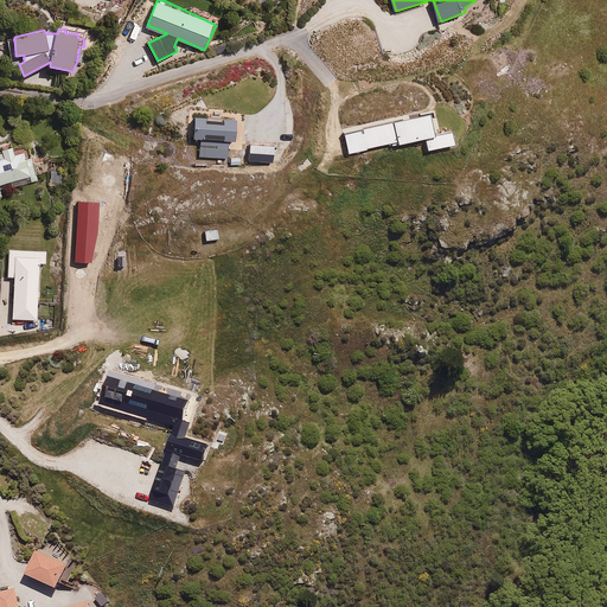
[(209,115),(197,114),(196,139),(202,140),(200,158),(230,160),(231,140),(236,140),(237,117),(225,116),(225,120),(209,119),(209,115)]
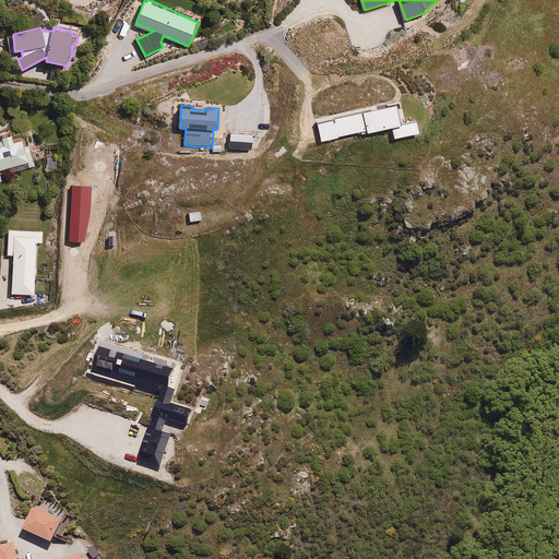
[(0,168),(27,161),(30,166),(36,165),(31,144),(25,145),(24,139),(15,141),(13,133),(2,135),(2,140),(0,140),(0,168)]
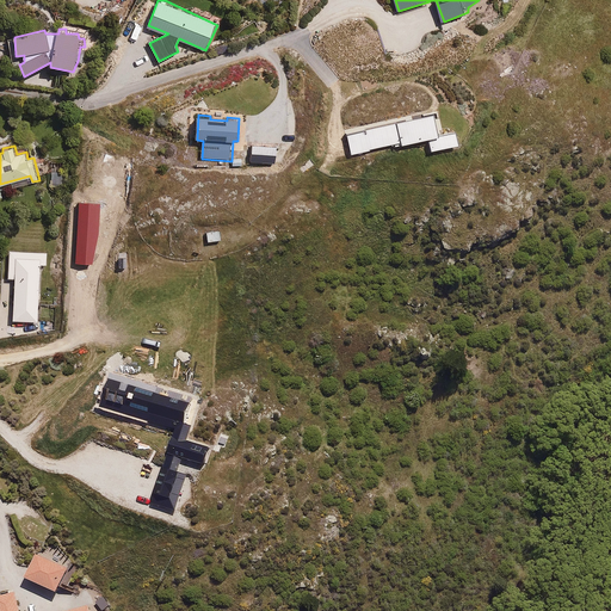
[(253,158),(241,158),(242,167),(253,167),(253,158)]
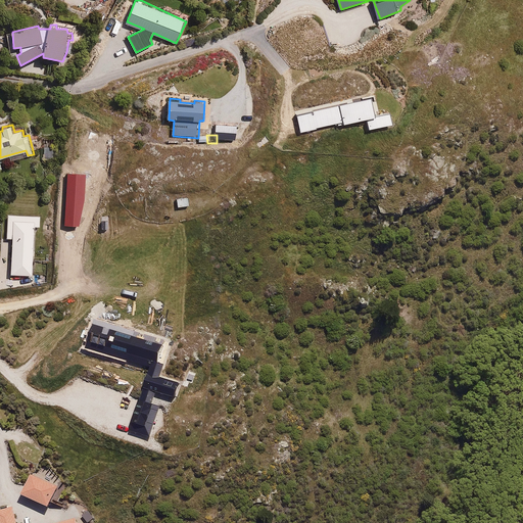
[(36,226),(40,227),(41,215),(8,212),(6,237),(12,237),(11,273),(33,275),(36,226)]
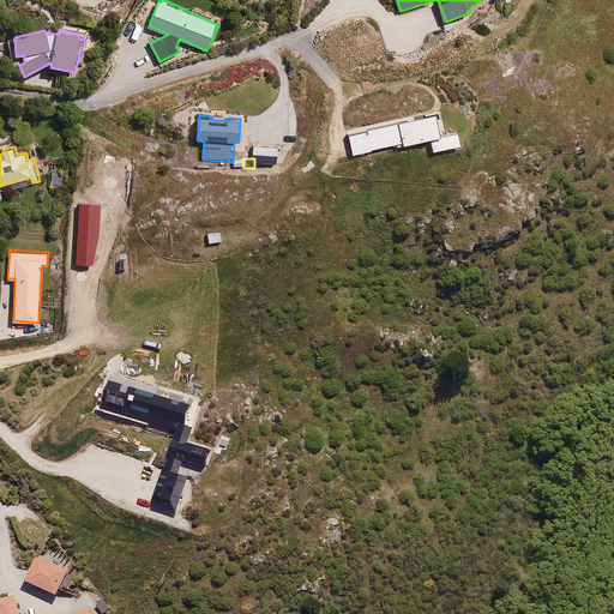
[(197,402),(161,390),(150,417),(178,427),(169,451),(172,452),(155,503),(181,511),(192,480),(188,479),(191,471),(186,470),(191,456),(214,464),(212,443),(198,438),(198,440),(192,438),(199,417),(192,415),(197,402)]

> _Work required_: Return the listing above in full and exactly, omitting all pictures.

> _Answer below_:
[(209,115),(197,114),(196,139),(202,140),(200,158),(230,160),(231,140),(236,140),(237,117),(225,116),(225,120),(209,119),(209,115)]
[(0,168),(27,161),(30,166),(36,165),(31,144),(25,145),(24,139),(15,141),(13,133),(2,135),(2,140),(0,140),(0,168)]
[(253,158),(241,158),(242,167),(253,167),(253,158)]
[(36,226),(40,227),(41,215),(8,212),(6,237),(12,237),(11,273),(33,275),(36,226)]
[(197,402),(161,390),(150,417),(178,427),(169,451),(172,452),(155,503),(181,511),(192,480),(188,479),(191,471),(186,470),(191,456),(214,464),(212,443),(198,438),(198,440),(192,438),(199,417),(192,415),(197,402)]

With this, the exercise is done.